Your instructions – Copy out the full listing below as it stands, with its pictures left behind.

Entries shown –
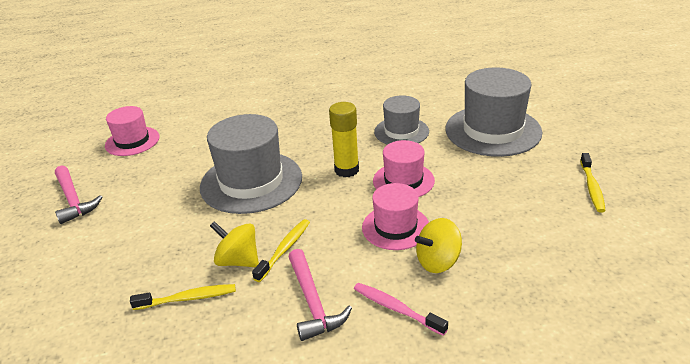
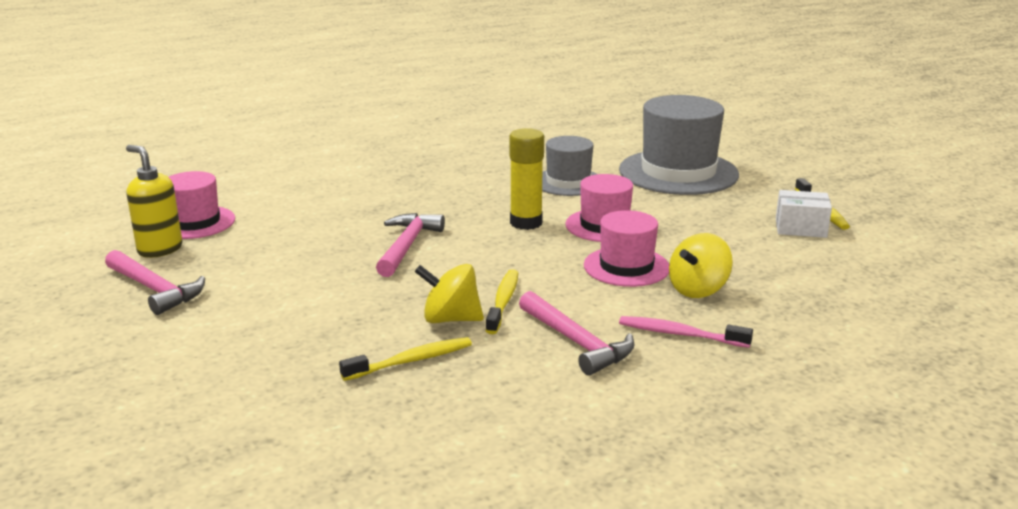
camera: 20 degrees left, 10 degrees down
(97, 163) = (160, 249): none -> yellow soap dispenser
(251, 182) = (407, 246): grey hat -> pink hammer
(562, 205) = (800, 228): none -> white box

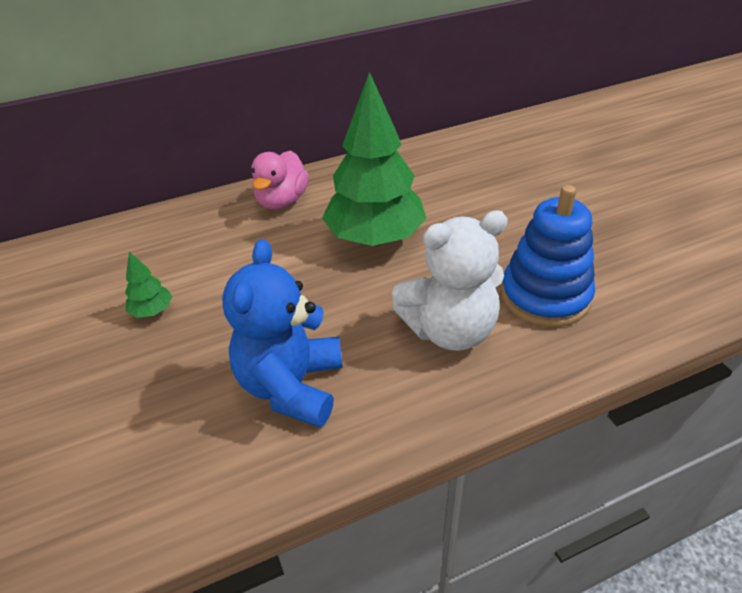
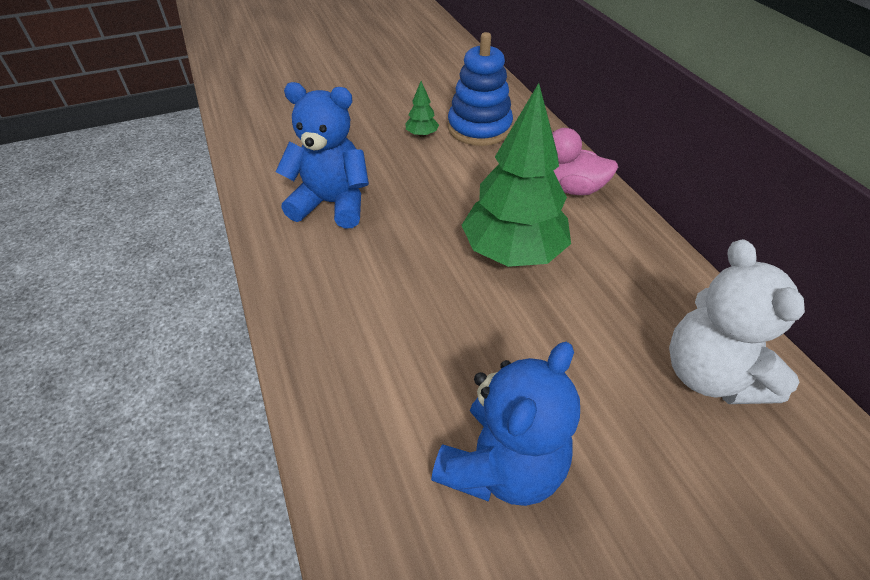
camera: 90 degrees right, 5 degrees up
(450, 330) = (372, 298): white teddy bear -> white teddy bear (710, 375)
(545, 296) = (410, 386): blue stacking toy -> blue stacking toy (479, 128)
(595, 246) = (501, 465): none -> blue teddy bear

Expected answer –
camera: 20 degrees left, 10 degrees down
(97, 163) = (160, 249): none -> yellow soap dispenser
(251, 182) = (407, 246): grey hat -> pink hammer
(562, 205) = (800, 228): none -> white box

camera: 90 degrees right, 5 degrees up
(450, 330) = (372, 298): white teddy bear -> white teddy bear (710, 375)
(545, 296) = (410, 386): blue stacking toy -> blue stacking toy (479, 128)
(595, 246) = (501, 465): none -> blue teddy bear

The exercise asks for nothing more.